Records to process:
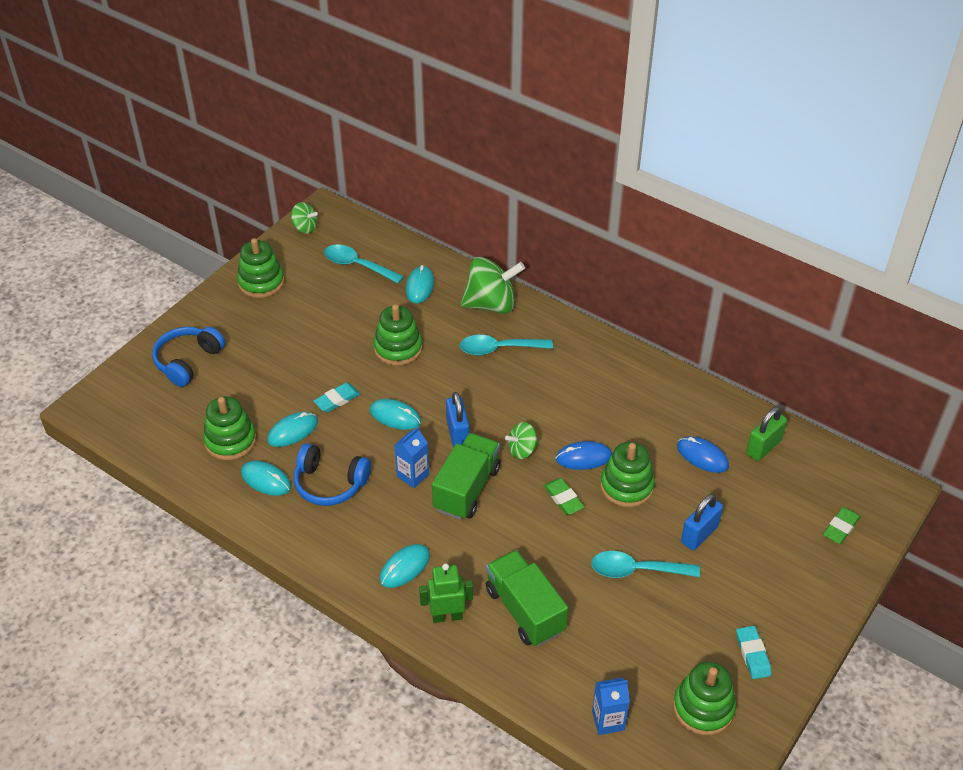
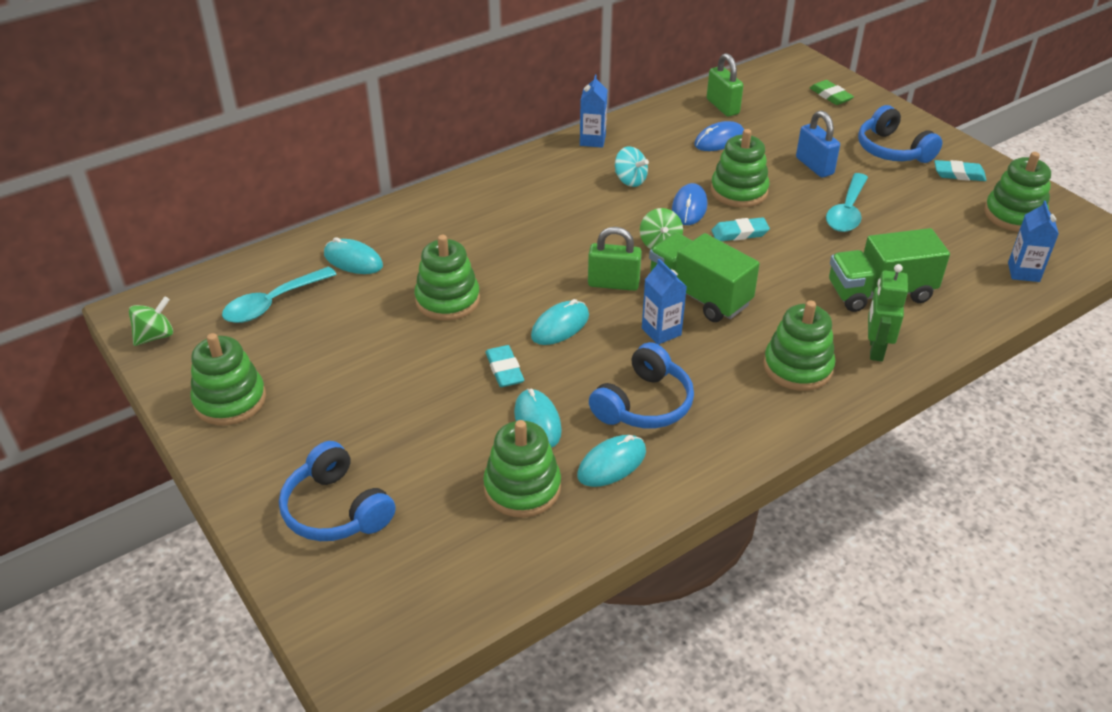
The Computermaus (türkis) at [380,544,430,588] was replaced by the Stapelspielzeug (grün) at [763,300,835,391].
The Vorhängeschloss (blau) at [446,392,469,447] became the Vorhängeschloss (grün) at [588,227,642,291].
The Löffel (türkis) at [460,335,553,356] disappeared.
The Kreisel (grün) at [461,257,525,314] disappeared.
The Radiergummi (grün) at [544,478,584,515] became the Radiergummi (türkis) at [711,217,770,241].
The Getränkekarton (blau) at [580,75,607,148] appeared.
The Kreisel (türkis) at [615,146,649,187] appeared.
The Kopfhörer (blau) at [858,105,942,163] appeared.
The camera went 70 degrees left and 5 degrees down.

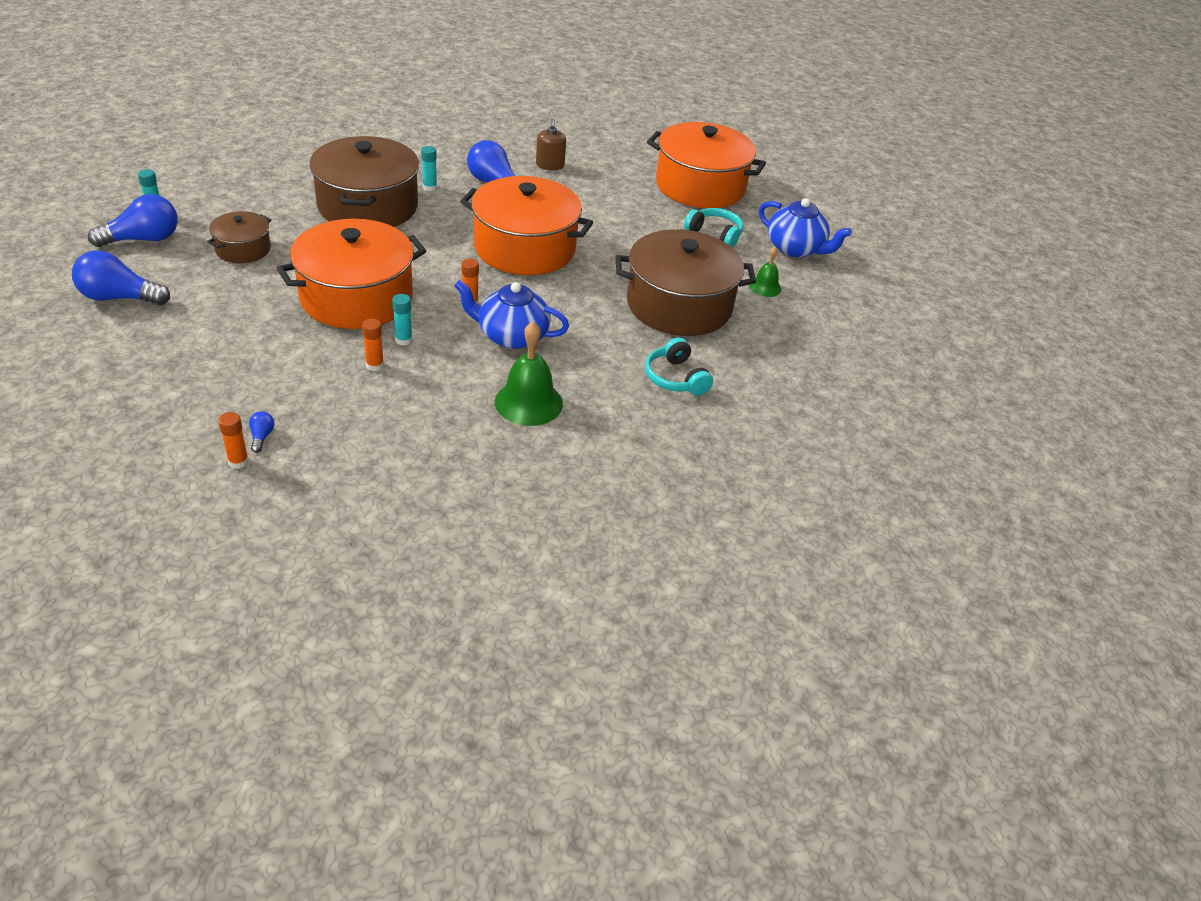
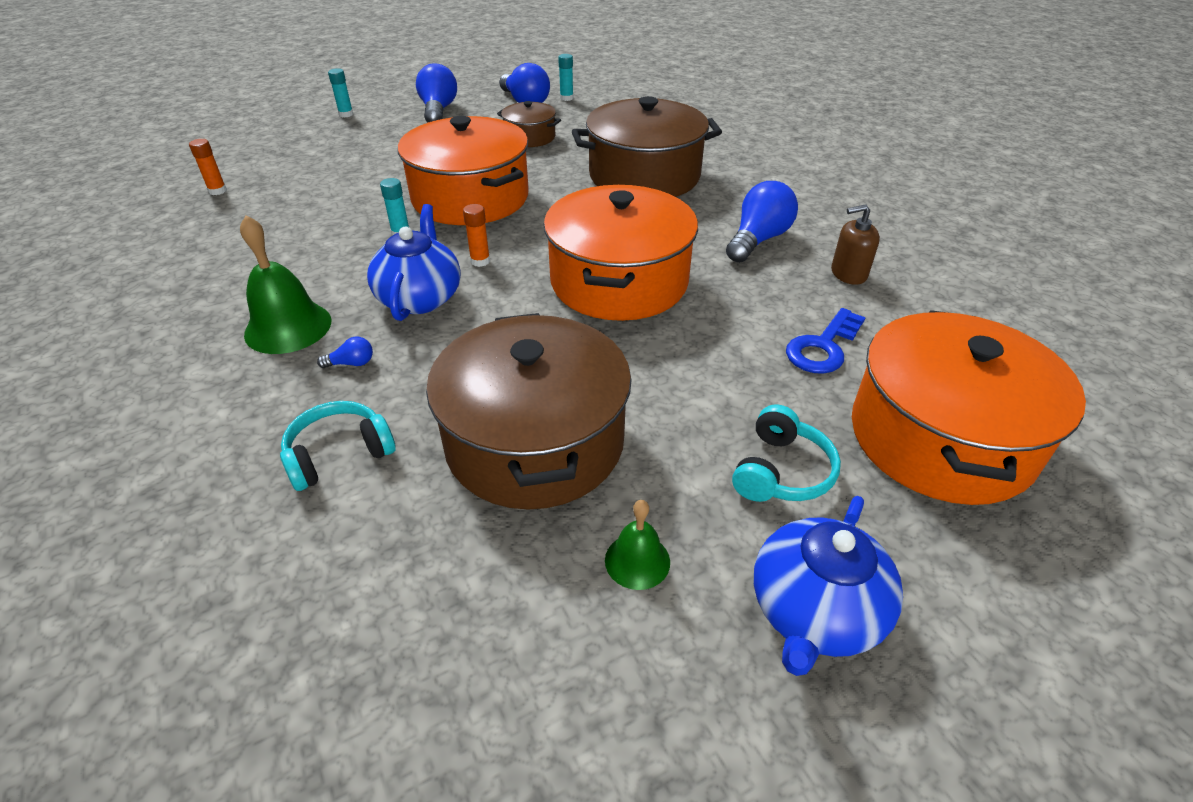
The Glühbirne (blau) moved from [249,411,274,453] to [317,337,373,368].
The Klebestift (orange) at [362,319,384,371] disappeared.
The Klebestift (türkis) moved from [421,146,437,191] to [328,68,353,117].
The Schlüssel (blau) at [786,308,866,374] appeared.
The camera went 85 degrees right and 0 degrees up.

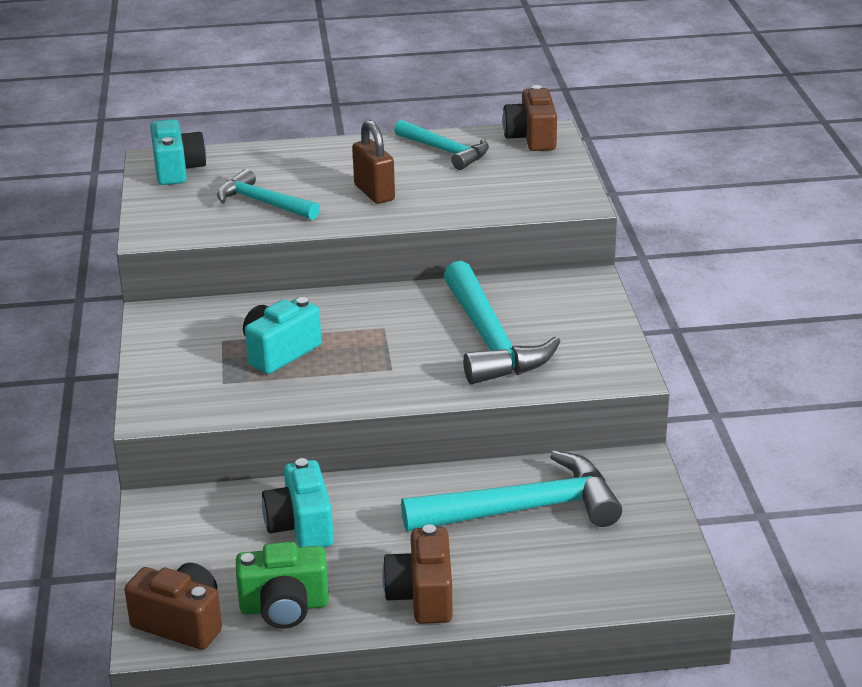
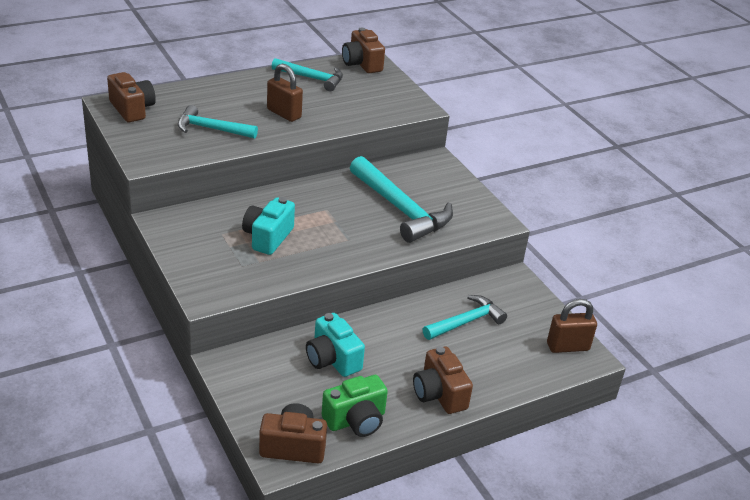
The Kamera (türkis) at [150,119,207,185] became the Kamera (braun) at [107,72,156,122].
The Hammer (türkis) at [401,450,622,532] changed to 0.62 times the size.
The Vorhängeschloss (braun) at [547,299,597,353] appeared.
The camera went 25 degrees left and 5 degrees up.

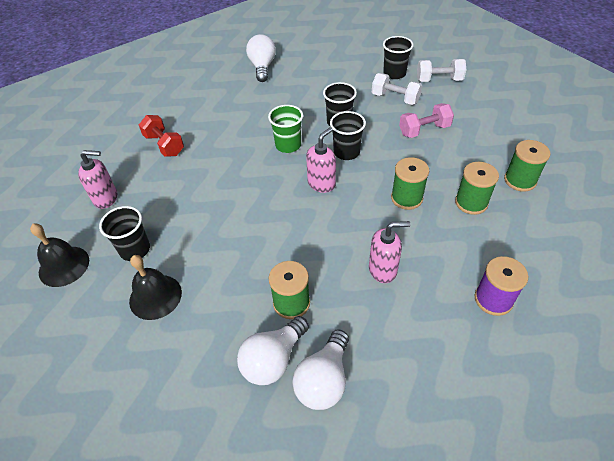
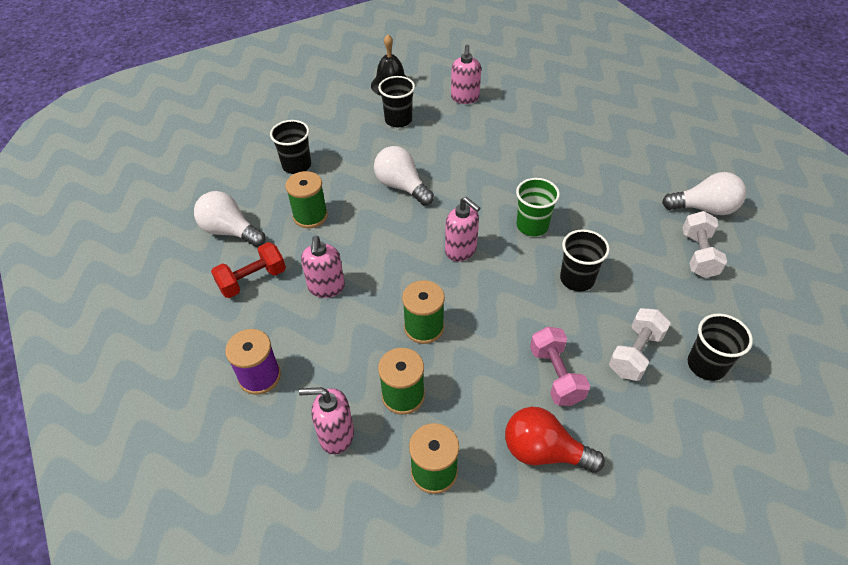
The Glocke (schwarz) at [129,255,182,320] disappeared.
The Hantel (rot) moved from [139,115,184,157] to [211,242,286,298].
The Glühbirne (weiß) moved from [237,316,309,385] to [374,146,434,206].
The Becher (schwarz) moved from [330,111,366,160] to [270,120,311,174].
The Hantel (weiß) moved from [417,59,466,82] to [682,211,727,278].
The Seifenspender (rosa) at [299,387,354,455] appeared.
The Glühbirne (rot) at [505,407,605,473] appeared.
The camera went 95 degrees right and 0 degrees up.

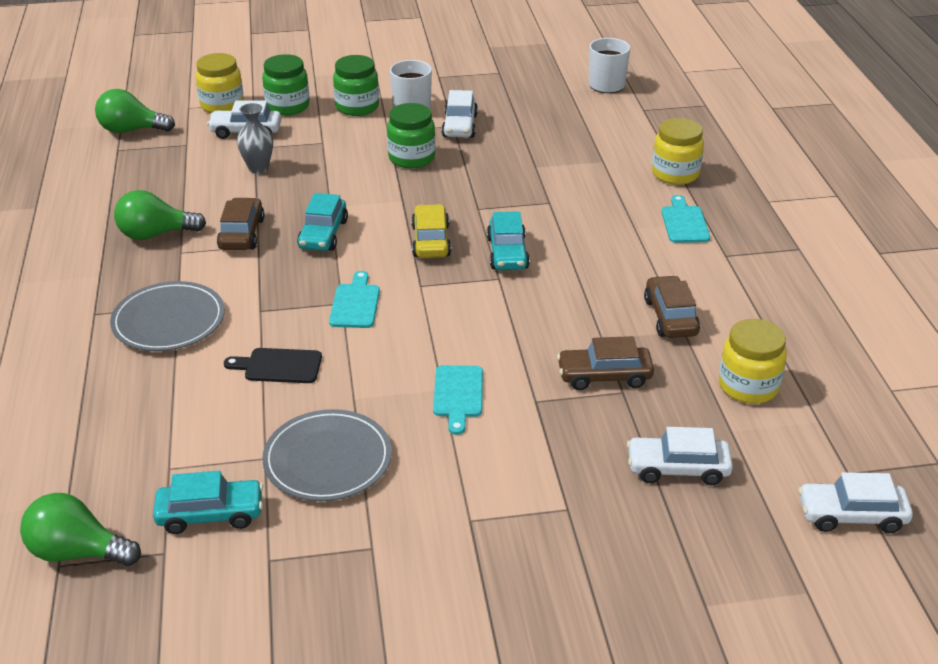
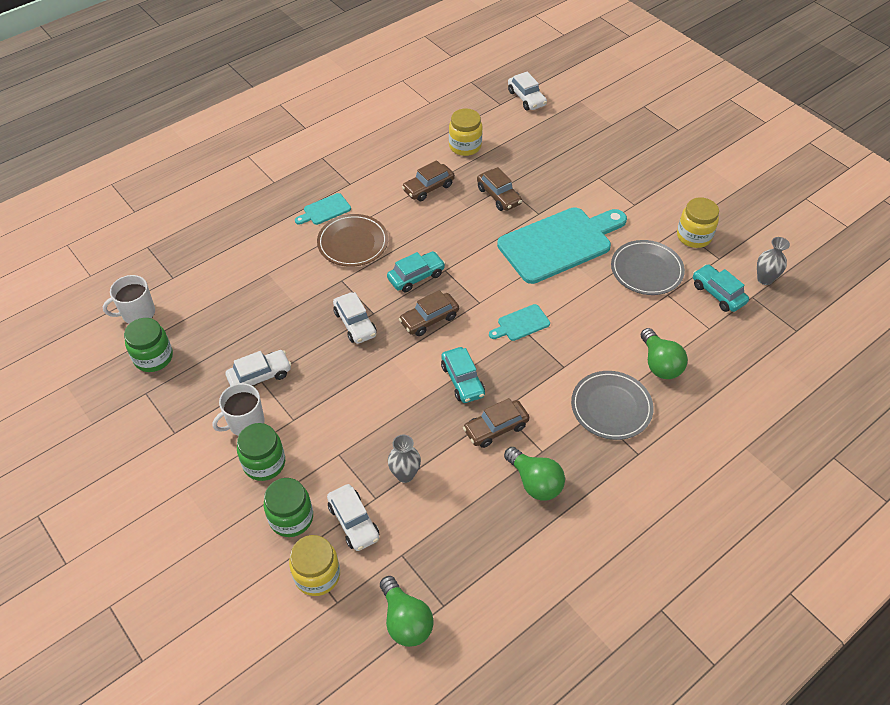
The Glühbirne (grün) moved from [20,493,141,566] to [641,328,688,379].
The Schneidebrett (schwarz) at [224,348,322,383] disappeared.
The Auto (türkis) at [297,193,348,251] turned 90 degrees clockwise.
The Einmachglas (grün) moved from [387,103,435,168] to [124,318,173,372].
The Auto (gelb) at [411,204,451,258] became the Auto (braun) at [399,290,459,336].
The Schneidebrett (türkis) at [433,365,483,435] changed to 2.33 times the size.
The Auto (weiß) moved from [627,427,733,485] to [333,292,377,344].
The Einmachglas (gelb) moved from [652,118,704,185] to [677,197,719,248].
The Teller (braun) at [317,214,388,267] appeared.
The Vase (grau) at [757,237,790,285] appeared.
The camera went 120 degrees left and 15 degrees up.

Task statement:
Every entry above is to be printed again exactly, pictures omitted.

Result of this exercise:
The Computermaus (türkis) at [380,544,430,588] was replaced by the Stapelspielzeug (grün) at [763,300,835,391].
The Vorhängeschloss (blau) at [446,392,469,447] became the Vorhängeschloss (grün) at [588,227,642,291].
The Löffel (türkis) at [460,335,553,356] disappeared.
The Kreisel (grün) at [461,257,525,314] disappeared.
The Radiergummi (grün) at [544,478,584,515] became the Radiergummi (türkis) at [711,217,770,241].
The Getränkekarton (blau) at [580,75,607,148] appeared.
The Kreisel (türkis) at [615,146,649,187] appeared.
The Kopfhörer (blau) at [858,105,942,163] appeared.
The camera went 70 degrees left and 5 degrees down.

The Glühbirne (blau) moved from [249,411,274,453] to [317,337,373,368].
The Klebestift (orange) at [362,319,384,371] disappeared.
The Klebestift (türkis) moved from [421,146,437,191] to [328,68,353,117].
The Schlüssel (blau) at [786,308,866,374] appeared.
The camera went 85 degrees right and 0 degrees up.

The Kamera (türkis) at [150,119,207,185] became the Kamera (braun) at [107,72,156,122].
The Hammer (türkis) at [401,450,622,532] changed to 0.62 times the size.
The Vorhängeschloss (braun) at [547,299,597,353] appeared.
The camera went 25 degrees left and 5 degrees up.

The Glocke (schwarz) at [129,255,182,320] disappeared.
The Hantel (rot) moved from [139,115,184,157] to [211,242,286,298].
The Glühbirne (weiß) moved from [237,316,309,385] to [374,146,434,206].
The Becher (schwarz) moved from [330,111,366,160] to [270,120,311,174].
The Hantel (weiß) moved from [417,59,466,82] to [682,211,727,278].
The Seifenspender (rosa) at [299,387,354,455] appeared.
The Glühbirne (rot) at [505,407,605,473] appeared.
The camera went 95 degrees right and 0 degrees up.

The Glühbirne (grün) moved from [20,493,141,566] to [641,328,688,379].
The Schneidebrett (schwarz) at [224,348,322,383] disappeared.
The Auto (türkis) at [297,193,348,251] turned 90 degrees clockwise.
The Einmachglas (grün) moved from [387,103,435,168] to [124,318,173,372].
The Auto (gelb) at [411,204,451,258] became the Auto (braun) at [399,290,459,336].
The Schneidebrett (türkis) at [433,365,483,435] changed to 2.33 times the size.
The Auto (weiß) moved from [627,427,733,485] to [333,292,377,344].
The Einmachglas (gelb) moved from [652,118,704,185] to [677,197,719,248].
The Teller (braun) at [317,214,388,267] appeared.
The Vase (grau) at [757,237,790,285] appeared.
The camera went 120 degrees left and 15 degrees up.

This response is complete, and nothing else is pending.